# ASSIGNMENT:
Below are records; repeat them all exactly.

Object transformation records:
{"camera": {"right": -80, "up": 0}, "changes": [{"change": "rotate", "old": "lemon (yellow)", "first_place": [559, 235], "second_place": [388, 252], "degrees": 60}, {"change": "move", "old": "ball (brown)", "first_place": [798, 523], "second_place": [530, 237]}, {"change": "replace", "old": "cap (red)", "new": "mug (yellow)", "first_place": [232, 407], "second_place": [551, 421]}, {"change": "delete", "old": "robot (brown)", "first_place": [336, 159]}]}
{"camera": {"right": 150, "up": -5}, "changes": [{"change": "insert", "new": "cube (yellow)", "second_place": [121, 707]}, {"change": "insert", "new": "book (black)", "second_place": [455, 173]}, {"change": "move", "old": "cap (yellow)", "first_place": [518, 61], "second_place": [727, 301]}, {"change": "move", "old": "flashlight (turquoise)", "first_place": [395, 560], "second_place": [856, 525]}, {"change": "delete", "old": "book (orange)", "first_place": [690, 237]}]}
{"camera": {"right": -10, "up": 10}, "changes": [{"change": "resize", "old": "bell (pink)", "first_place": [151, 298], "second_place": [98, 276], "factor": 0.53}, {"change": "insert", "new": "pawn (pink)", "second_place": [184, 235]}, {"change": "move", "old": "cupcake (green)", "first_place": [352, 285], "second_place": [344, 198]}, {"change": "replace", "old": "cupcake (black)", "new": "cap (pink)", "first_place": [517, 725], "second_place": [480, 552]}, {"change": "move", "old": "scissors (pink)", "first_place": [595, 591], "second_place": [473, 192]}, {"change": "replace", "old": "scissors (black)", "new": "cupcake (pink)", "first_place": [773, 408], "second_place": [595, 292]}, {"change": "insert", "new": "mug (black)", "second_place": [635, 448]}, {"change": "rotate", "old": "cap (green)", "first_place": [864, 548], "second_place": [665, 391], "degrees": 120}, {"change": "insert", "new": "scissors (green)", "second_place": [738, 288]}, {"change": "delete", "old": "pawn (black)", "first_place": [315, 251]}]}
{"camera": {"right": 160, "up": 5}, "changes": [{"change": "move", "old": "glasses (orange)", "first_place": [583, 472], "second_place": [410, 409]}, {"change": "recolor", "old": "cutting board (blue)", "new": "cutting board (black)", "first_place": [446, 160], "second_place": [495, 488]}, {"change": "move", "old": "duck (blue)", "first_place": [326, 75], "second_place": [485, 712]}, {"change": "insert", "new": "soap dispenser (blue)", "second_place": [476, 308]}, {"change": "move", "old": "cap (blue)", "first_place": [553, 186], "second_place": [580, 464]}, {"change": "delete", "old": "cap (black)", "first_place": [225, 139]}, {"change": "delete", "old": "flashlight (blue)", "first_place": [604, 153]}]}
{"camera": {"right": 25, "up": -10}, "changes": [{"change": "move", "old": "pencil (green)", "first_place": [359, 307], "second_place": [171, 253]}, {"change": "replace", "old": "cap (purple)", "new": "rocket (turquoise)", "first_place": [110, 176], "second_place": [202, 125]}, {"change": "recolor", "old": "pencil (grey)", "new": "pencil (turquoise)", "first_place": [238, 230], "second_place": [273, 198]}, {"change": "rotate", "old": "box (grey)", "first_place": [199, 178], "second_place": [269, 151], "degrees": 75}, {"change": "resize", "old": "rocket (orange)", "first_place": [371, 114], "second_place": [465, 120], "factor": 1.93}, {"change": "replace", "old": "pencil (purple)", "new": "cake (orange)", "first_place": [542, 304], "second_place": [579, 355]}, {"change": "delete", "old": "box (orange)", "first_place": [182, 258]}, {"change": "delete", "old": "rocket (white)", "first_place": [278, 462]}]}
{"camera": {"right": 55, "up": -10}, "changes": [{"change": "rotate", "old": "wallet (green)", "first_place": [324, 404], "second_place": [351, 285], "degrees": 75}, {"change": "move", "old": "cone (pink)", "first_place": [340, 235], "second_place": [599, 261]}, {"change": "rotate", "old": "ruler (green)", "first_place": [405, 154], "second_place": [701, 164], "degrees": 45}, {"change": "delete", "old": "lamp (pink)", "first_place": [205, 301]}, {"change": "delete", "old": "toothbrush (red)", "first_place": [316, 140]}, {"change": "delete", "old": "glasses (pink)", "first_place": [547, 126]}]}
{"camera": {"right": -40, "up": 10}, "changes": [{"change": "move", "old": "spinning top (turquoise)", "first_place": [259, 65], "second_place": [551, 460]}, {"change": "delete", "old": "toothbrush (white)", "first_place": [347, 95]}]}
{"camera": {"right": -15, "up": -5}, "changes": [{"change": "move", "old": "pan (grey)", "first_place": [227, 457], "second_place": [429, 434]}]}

# SOLUTION TO THIS TASK:
{"camera": {"right": -80, "up": 0}, "changes": [{"change": "rotate", "old": "lemon (yellow)", "first_place": [559, 235], "second_place": [388, 252], "degrees": 60}, {"change": "move", "old": "ball (brown)", "first_place": [798, 523], "second_place": [530, 237]}, {"change": "replace", "old": "cap (red)", "new": "mug (yellow)", "first_place": [232, 407], "second_place": [551, 421]}, {"change": "delete", "old": "robot (brown)", "first_place": [336, 159]}]}
{"camera": {"right": 150, "up": -5}, "changes": [{"change": "insert", "new": "cube (yellow)", "second_place": [121, 707]}, {"change": "insert", "new": "book (black)", "second_place": [455, 173]}, {"change": "move", "old": "cap (yellow)", "first_place": [518, 61], "second_place": [727, 301]}, {"change": "move", "old": "flashlight (turquoise)", "first_place": [395, 560], "second_place": [856, 525]}, {"change": "delete", "old": "book (orange)", "first_place": [690, 237]}]}
{"camera": {"right": -10, "up": 10}, "changes": [{"change": "resize", "old": "bell (pink)", "first_place": [151, 298], "second_place": [98, 276], "factor": 0.53}, {"change": "insert", "new": "pawn (pink)", "second_place": [184, 235]}, {"change": "move", "old": "cupcake (green)", "first_place": [352, 285], "second_place": [344, 198]}, {"change": "replace", "old": "cupcake (black)", "new": "cap (pink)", "first_place": [517, 725], "second_place": [480, 552]}, {"change": "move", "old": "scissors (pink)", "first_place": [595, 591], "second_place": [473, 192]}, {"change": "replace", "old": "scissors (black)", "new": "cupcake (pink)", "first_place": [773, 408], "second_place": [595, 292]}, {"change": "insert", "new": "mug (black)", "second_place": [635, 448]}, {"change": "rotate", "old": "cap (green)", "first_place": [864, 548], "second_place": [665, 391], "degrees": 120}, {"change": "insert", "new": "scissors (green)", "second_place": [738, 288]}, {"change": "delete", "old": "pawn (black)", "first_place": [315, 251]}]}
{"camera": {"right": 160, "up": 5}, "changes": [{"change": "move", "old": "glasses (orange)", "first_place": [583, 472], "second_place": [410, 409]}, {"change": "recolor", "old": "cutting board (blue)", "new": "cutting board (black)", "first_place": [446, 160], "second_place": [495, 488]}, {"change": "move", "old": "duck (blue)", "first_place": [326, 75], "second_place": [485, 712]}, {"change": "insert", "new": "soap dispenser (blue)", "second_place": [476, 308]}, {"change": "move", "old": "cap (blue)", "first_place": [553, 186], "second_place": [580, 464]}, {"change": "delete", "old": "cap (black)", "first_place": [225, 139]}, {"change": "delete", "old": "flashlight (blue)", "first_place": [604, 153]}]}
{"camera": {"right": 25, "up": -10}, "changes": [{"change": "move", "old": "pencil (green)", "first_place": [359, 307], "second_place": [171, 253]}, {"change": "replace", "old": "cap (purple)", "new": "rocket (turquoise)", "first_place": [110, 176], "second_place": [202, 125]}, {"change": "recolor", "old": "pencil (grey)", "new": "pencil (turquoise)", "first_place": [238, 230], "second_place": [273, 198]}, {"change": "rotate", "old": "box (grey)", "first_place": [199, 178], "second_place": [269, 151], "degrees": 75}, {"change": "resize", "old": "rocket (orange)", "first_place": [371, 114], "second_place": [465, 120], "factor": 1.93}, {"change": "replace", "old": "pencil (purple)", "new": "cake (orange)", "first_place": [542, 304], "second_place": [579, 355]}, {"change": "delete", "old": "box (orange)", "first_place": [182, 258]}, {"change": "delete", "old": "rocket (white)", "first_place": [278, 462]}]}
{"camera": {"right": 55, "up": -10}, "changes": [{"change": "rotate", "old": "wallet (green)", "first_place": [324, 404], "second_place": [351, 285], "degrees": 75}, {"change": "move", "old": "cone (pink)", "first_place": [340, 235], "second_place": [599, 261]}, {"change": "rotate", "old": "ruler (green)", "first_place": [405, 154], "second_place": [701, 164], "degrees": 45}, {"change": "delete", "old": "lamp (pink)", "first_place": [205, 301]}, {"change": "delete", "old": "toothbrush (red)", "first_place": [316, 140]}, {"change": "delete", "old": "glasses (pink)", "first_place": [547, 126]}]}
{"camera": {"right": -40, "up": 10}, "changes": [{"change": "move", "old": "spinning top (turquoise)", "first_place": [259, 65], "second_place": [551, 460]}, {"change": "delete", "old": "toothbrush (white)", "first_place": [347, 95]}]}
{"camera": {"right": -15, "up": -5}, "changes": [{"change": "move", "old": "pan (grey)", "first_place": [227, 457], "second_place": [429, 434]}]}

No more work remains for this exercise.